Using the material below, copy every line where "black" appears.
○ ○ ○
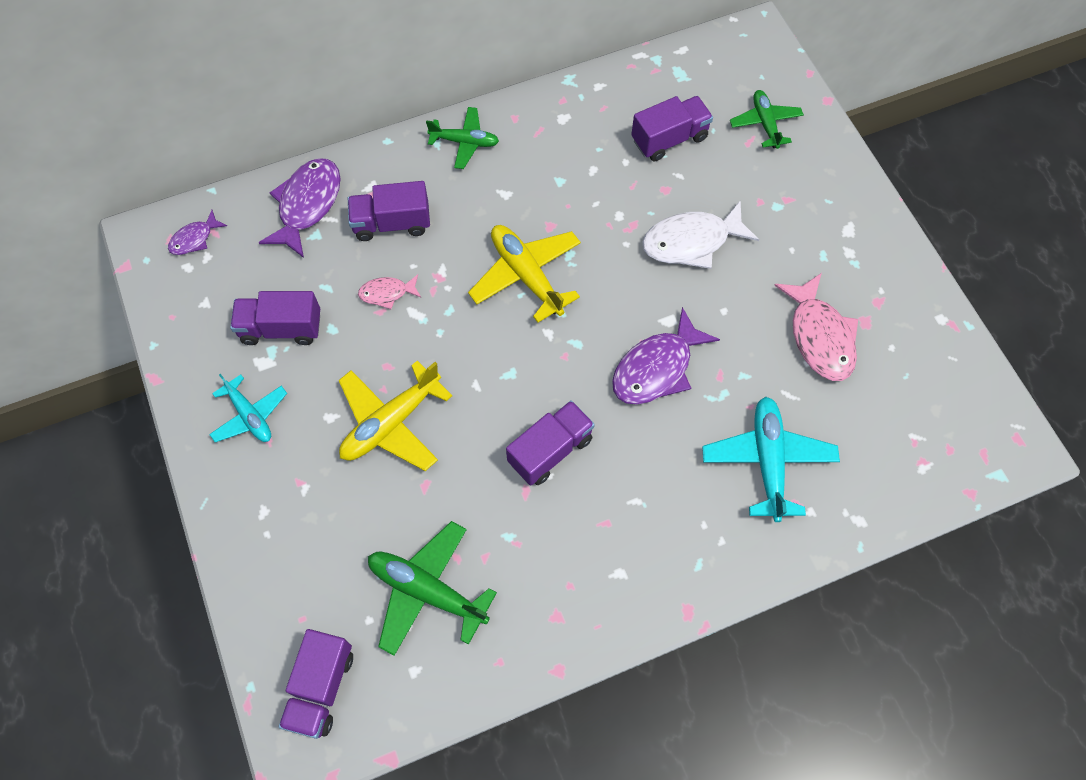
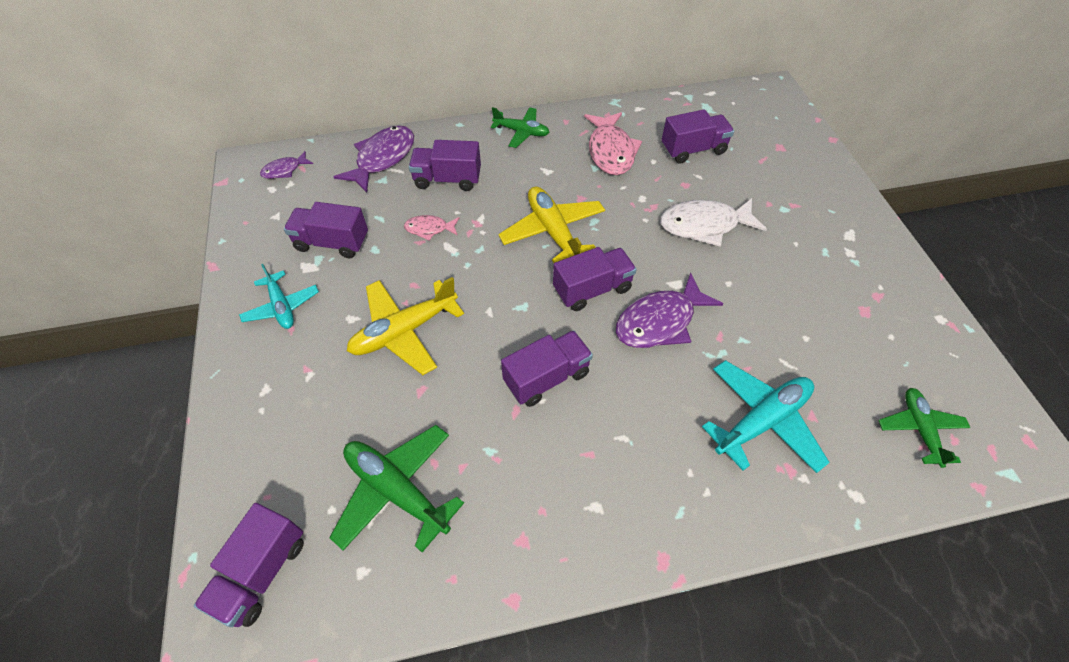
camera: 10 degrees right, 10 degrees down
(581, 341) = (592, 289): none -> purple truck
(765, 123) = (777, 149): green plane -> green plane (919, 429)
(768, 461) = (761, 421): turquoise plane -> turquoise plane turned 45 degrees clockwise
(819, 336) = (819, 317): pink fish -> pink fish (610, 151)

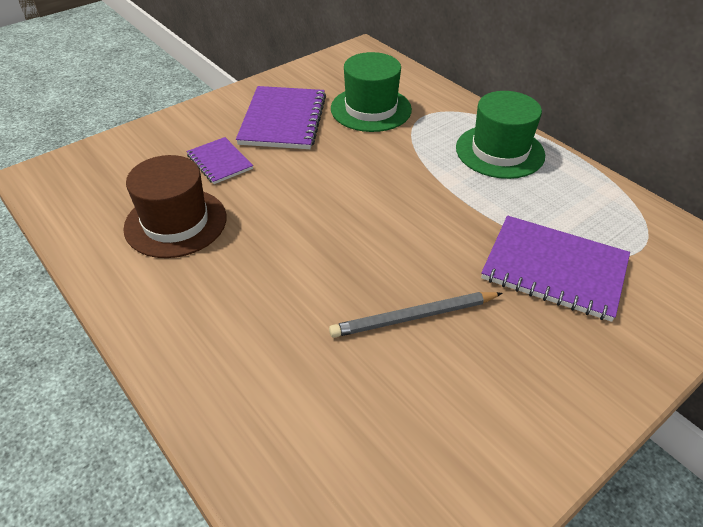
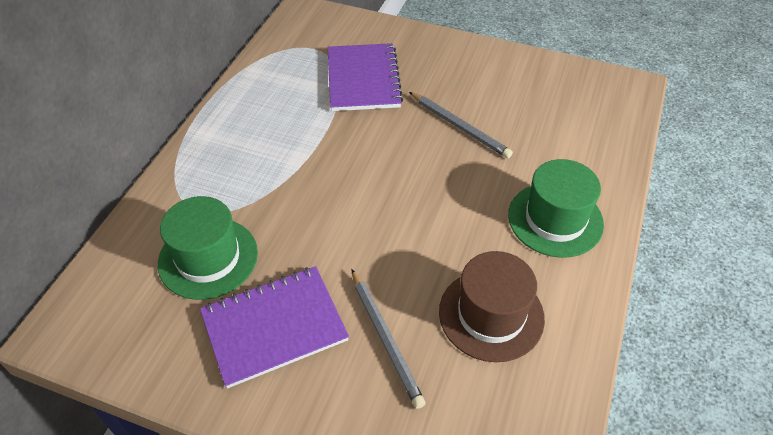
camera: 120 degrees left, 5 degrees up
(219, 162) = (386, 338): purple notebook -> grey pencil
(499, 151) = (234, 140): green hat -> green hat (555, 219)

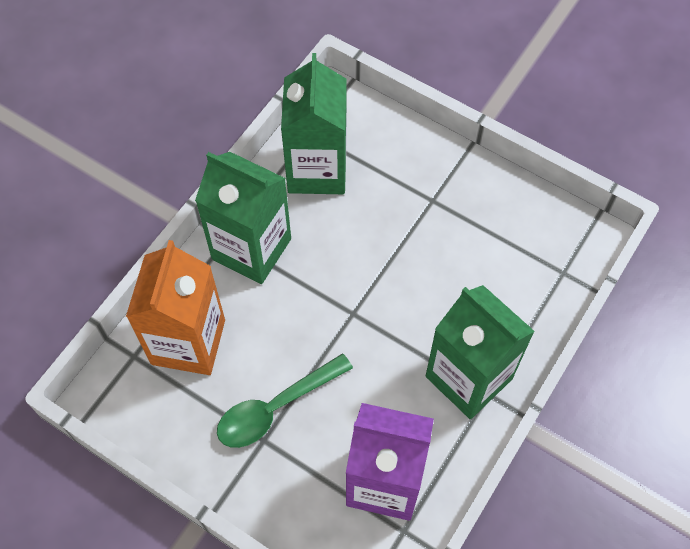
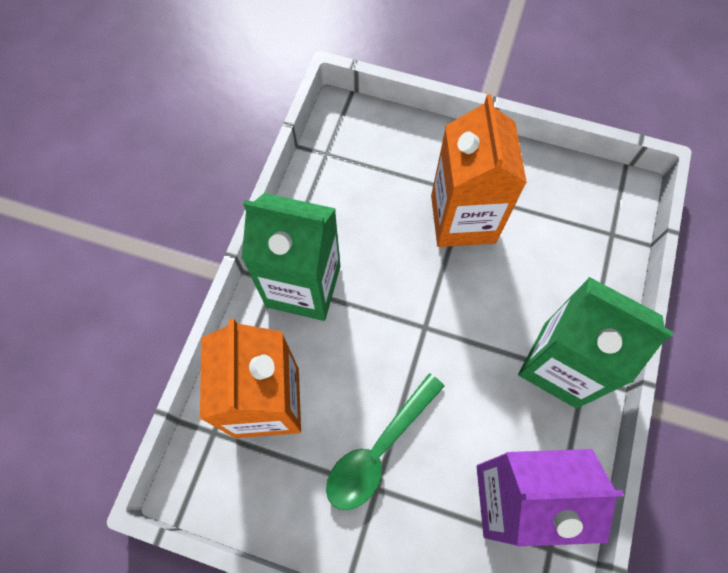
camera: 15 degrees left, 5 degrees up
(317, 170) = (344, 189): green carton -> none
(421, 223) = (463, 219): none -> orange carton

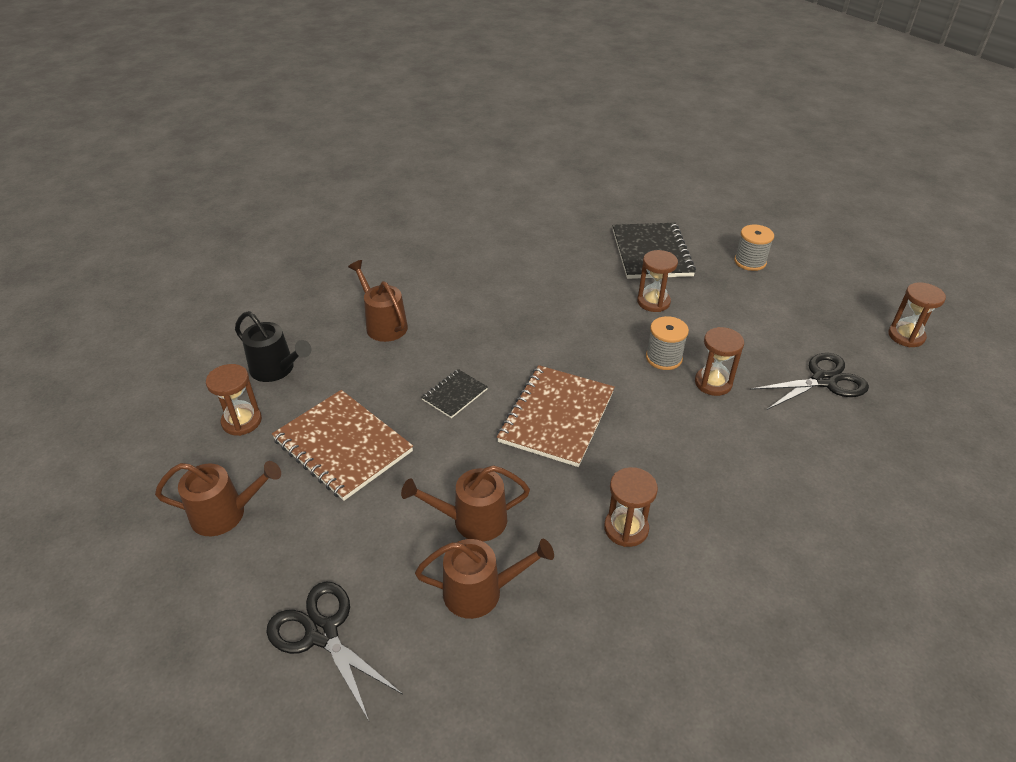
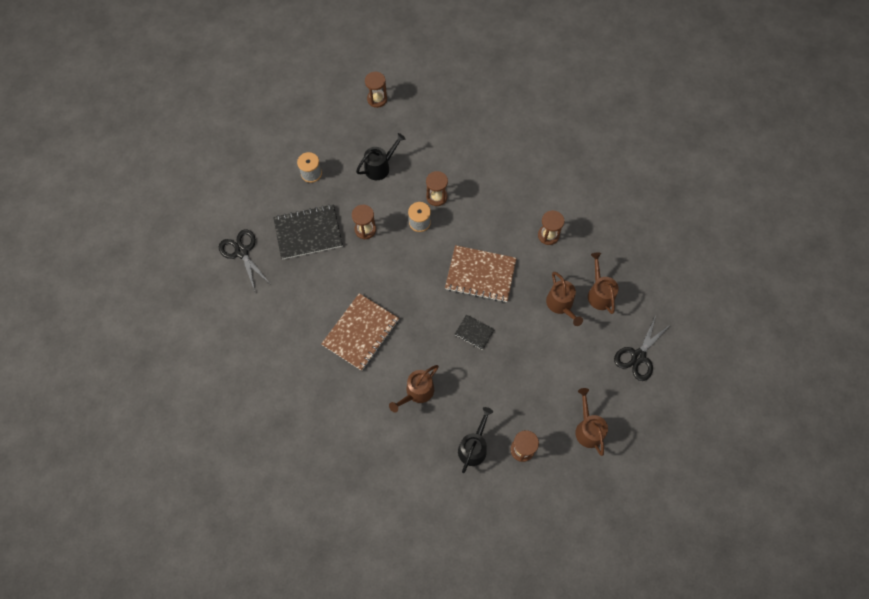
camera: 100 degrees left, 25 degrees up
(343, 445) = (527, 384): brown notebook -> brown notebook (360, 332)
(768, 326) = (380, 167): none -> black watering can
(823, 381) = (424, 143): black scissors -> black scissors (242, 252)

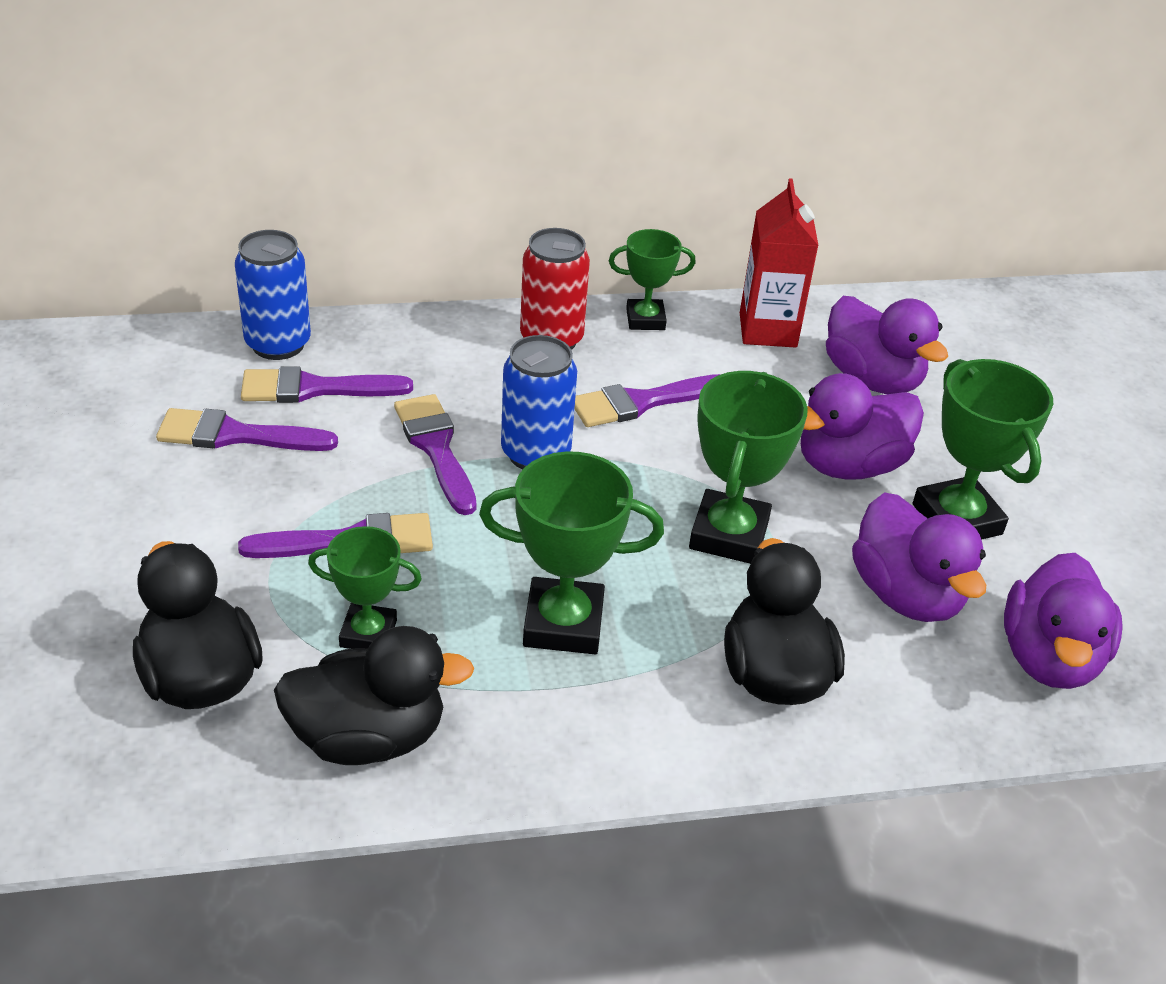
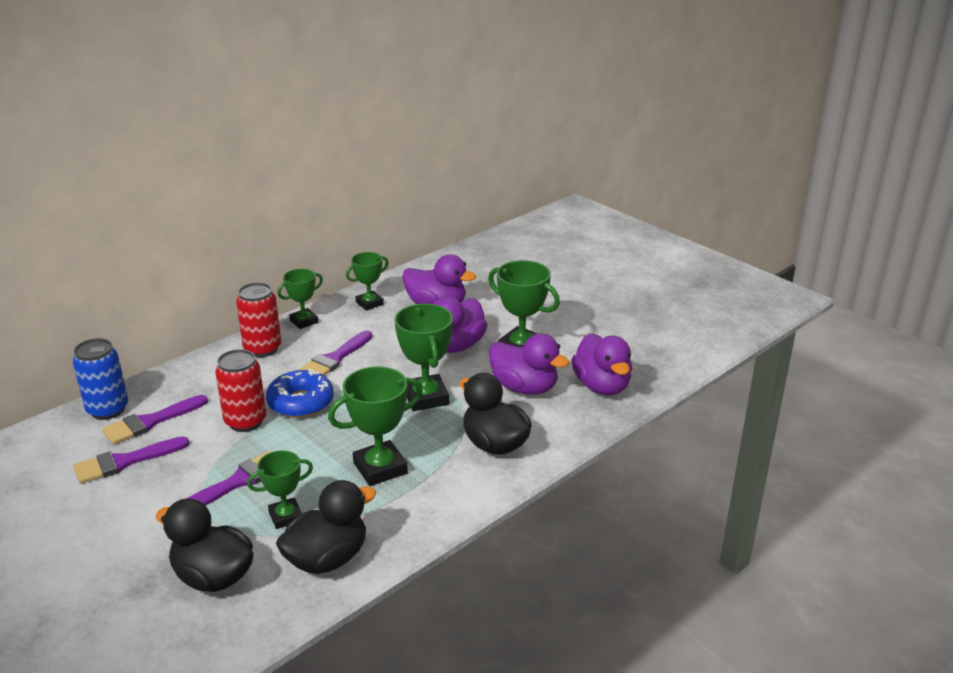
camera: 30 degrees left, 10 degrees down
(436, 448) = (245, 421): purple brush -> red can
(535, 454) = (301, 402): blue can -> blue donut
(768, 330) = (369, 303): red carton -> green trophy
○ ○ ○
_YOUR RESPONSE_
(768, 326) = (380, 167): none -> black watering can
(823, 381) = (424, 143): black scissors -> black scissors (242, 252)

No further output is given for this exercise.